(Beginning of INPUT)

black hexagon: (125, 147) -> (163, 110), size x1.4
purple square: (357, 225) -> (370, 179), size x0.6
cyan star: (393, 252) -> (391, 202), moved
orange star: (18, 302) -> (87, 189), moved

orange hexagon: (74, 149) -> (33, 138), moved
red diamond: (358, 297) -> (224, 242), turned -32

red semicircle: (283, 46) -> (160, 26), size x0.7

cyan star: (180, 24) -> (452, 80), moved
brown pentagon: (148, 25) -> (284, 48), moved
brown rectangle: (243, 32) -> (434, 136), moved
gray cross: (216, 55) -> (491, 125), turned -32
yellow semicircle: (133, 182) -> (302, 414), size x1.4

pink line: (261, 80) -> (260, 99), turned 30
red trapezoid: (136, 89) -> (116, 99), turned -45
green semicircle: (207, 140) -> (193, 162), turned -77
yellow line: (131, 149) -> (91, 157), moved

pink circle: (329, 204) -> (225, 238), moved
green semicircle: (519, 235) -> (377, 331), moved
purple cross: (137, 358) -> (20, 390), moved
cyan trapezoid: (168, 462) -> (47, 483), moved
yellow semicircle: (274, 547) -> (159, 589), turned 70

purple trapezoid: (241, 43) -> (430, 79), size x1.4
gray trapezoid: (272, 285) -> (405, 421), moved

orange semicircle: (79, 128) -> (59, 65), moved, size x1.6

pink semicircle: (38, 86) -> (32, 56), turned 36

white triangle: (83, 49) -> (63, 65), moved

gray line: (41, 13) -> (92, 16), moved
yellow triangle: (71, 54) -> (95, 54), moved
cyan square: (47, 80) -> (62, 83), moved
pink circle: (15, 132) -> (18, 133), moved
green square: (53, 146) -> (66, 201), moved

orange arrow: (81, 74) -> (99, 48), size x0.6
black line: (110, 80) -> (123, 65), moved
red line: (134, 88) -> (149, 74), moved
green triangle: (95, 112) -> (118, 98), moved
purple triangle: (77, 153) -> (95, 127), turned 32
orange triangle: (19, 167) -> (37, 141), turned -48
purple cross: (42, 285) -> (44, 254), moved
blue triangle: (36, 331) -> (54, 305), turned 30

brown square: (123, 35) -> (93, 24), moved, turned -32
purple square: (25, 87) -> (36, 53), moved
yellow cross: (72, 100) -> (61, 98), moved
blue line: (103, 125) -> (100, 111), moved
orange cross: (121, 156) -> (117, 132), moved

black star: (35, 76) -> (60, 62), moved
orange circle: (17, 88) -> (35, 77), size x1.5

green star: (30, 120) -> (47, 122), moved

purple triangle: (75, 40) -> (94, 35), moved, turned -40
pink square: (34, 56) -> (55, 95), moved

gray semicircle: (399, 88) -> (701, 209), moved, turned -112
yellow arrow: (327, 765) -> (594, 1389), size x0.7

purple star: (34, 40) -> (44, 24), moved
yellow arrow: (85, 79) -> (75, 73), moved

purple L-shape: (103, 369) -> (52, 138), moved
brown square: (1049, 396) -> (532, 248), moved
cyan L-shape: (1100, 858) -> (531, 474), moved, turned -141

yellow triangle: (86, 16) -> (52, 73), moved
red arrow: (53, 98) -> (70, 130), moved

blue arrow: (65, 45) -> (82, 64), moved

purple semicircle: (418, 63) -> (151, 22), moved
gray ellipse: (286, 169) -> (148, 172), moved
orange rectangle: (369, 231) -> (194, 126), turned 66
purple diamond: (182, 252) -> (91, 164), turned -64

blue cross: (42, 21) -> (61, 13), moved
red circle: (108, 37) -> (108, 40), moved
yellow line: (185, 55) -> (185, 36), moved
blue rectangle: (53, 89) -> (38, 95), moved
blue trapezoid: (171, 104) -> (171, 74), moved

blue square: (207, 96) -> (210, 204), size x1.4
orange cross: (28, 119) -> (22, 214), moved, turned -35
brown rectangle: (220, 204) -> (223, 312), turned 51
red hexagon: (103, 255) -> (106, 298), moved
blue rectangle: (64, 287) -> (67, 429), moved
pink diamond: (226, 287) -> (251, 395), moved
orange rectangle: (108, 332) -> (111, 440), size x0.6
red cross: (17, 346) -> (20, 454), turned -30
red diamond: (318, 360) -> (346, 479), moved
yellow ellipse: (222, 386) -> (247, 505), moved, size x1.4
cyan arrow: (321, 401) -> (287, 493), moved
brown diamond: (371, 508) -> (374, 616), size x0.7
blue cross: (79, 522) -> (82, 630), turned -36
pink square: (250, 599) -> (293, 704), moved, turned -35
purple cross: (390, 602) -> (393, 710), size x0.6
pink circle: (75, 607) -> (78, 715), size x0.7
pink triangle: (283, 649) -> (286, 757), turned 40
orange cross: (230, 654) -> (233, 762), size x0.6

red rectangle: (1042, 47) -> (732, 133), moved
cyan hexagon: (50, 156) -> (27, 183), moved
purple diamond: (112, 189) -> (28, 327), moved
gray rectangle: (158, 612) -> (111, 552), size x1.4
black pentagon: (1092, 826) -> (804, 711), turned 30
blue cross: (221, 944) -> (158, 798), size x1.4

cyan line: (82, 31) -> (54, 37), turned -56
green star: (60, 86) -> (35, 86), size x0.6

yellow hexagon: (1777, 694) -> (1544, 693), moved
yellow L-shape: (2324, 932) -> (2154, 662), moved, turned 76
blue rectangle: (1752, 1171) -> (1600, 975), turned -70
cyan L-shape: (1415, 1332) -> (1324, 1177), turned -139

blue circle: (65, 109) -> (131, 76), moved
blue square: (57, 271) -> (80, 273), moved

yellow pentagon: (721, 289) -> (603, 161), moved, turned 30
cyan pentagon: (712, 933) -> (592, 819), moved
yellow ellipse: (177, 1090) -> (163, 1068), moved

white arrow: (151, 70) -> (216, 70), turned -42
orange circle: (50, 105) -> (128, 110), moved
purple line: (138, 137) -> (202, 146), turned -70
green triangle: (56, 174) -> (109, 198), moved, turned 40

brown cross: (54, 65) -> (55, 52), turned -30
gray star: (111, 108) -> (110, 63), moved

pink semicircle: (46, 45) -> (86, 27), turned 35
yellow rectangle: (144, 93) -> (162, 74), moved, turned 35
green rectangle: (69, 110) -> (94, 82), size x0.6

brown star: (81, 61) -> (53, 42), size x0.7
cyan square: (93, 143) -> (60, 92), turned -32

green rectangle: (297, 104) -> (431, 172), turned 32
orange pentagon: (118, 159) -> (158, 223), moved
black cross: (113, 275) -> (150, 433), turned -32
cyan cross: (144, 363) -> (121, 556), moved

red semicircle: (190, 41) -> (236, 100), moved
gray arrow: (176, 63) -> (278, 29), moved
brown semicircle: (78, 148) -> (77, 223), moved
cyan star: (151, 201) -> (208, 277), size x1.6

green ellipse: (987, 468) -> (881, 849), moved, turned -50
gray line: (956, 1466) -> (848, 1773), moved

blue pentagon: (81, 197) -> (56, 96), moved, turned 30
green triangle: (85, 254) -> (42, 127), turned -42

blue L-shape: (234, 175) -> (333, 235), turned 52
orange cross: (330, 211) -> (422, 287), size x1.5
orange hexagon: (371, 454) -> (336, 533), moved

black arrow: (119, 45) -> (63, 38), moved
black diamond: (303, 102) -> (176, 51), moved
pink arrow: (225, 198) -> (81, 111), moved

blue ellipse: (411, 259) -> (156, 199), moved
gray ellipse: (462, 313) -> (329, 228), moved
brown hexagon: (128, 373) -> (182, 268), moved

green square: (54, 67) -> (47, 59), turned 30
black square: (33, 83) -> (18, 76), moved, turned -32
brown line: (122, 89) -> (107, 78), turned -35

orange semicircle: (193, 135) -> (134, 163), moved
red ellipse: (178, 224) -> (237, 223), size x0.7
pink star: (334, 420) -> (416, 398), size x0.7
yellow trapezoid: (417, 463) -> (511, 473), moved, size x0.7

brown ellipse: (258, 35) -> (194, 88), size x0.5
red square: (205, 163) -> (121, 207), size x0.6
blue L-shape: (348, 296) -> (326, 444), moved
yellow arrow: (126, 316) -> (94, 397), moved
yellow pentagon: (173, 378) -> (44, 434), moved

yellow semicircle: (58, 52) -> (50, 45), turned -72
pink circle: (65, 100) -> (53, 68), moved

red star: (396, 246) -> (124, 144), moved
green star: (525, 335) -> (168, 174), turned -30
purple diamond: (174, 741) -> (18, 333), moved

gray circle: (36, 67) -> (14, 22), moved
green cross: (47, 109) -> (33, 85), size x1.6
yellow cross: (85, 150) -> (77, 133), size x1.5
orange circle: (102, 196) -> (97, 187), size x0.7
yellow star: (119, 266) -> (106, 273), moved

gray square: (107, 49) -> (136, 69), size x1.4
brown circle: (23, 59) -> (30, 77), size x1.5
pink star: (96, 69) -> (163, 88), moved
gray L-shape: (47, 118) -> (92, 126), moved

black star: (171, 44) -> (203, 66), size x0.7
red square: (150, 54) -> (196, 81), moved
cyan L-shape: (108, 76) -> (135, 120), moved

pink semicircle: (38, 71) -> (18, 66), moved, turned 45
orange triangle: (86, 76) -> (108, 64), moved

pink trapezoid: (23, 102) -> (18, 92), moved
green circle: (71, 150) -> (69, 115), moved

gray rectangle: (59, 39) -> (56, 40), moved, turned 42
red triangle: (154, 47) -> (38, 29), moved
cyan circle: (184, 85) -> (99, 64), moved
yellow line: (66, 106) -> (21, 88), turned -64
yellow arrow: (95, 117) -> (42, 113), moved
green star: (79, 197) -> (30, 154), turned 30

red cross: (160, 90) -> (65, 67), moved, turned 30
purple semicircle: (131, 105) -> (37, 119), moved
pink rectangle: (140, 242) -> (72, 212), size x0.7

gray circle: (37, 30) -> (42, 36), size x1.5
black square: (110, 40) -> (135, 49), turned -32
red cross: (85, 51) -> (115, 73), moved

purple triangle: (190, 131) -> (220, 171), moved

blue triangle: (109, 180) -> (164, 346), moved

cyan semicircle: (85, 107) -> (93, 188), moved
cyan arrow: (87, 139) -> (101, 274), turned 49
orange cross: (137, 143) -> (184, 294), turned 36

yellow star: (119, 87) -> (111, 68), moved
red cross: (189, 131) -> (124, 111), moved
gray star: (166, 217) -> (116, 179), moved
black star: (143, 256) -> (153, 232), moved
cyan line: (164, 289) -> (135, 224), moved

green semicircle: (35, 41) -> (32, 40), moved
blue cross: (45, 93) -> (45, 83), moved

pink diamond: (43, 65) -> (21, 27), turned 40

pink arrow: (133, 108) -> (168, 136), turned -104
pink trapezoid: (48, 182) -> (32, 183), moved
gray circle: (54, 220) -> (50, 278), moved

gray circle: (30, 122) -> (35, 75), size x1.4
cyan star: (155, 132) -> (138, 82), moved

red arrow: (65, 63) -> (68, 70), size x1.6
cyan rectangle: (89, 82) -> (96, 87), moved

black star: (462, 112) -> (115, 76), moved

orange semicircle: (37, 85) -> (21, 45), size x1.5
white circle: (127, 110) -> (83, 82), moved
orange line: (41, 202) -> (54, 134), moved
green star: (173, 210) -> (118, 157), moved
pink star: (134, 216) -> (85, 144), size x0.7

(End of INPUT)

Among the lines of the data above, count those holding "white" and state only the number.

=== SOLUTION BELOW ===
3